▶ [DATASET SECTION]:
◇ ◇ ◇ ◇ ◇
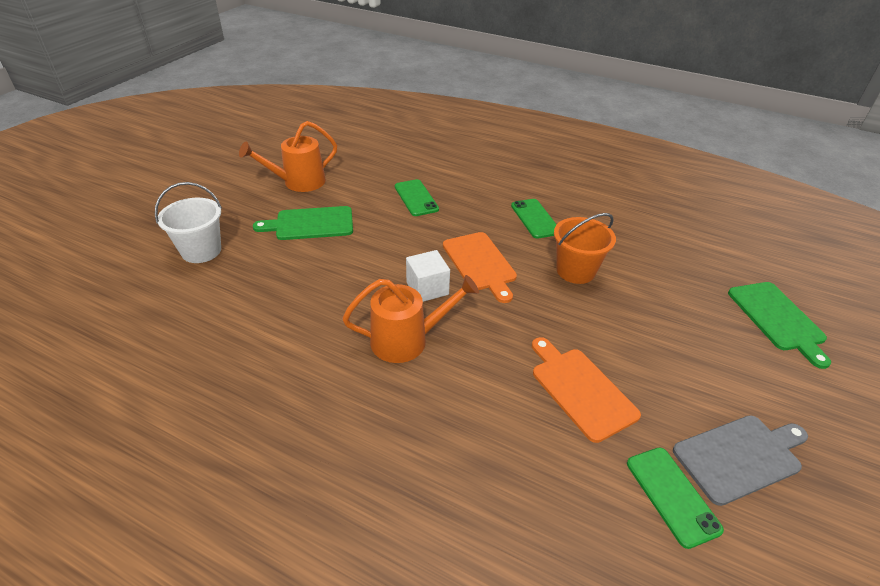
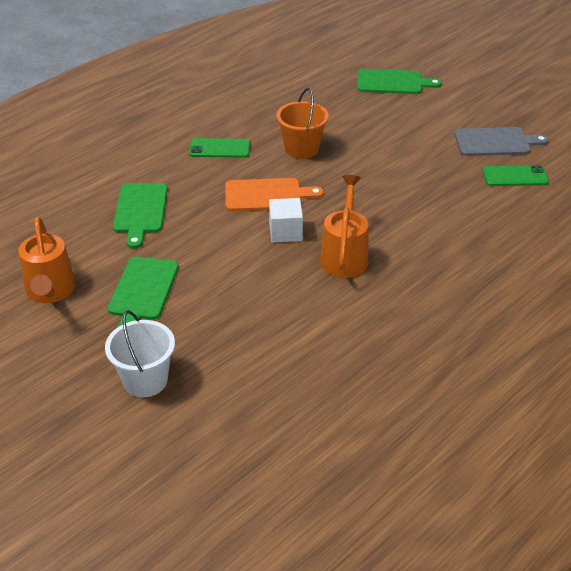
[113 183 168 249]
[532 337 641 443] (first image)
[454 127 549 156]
◇ ◇ ◇ ◇ ◇
▶ [DIRECTIONS FOR THIS TASK]: Every line of the material is to be quoted exactly, with no pictures carried over.

▶ [SOLVED EXERCISE]:
[113 183 168 249]
[532 337 641 443] (first image)
[454 127 549 156]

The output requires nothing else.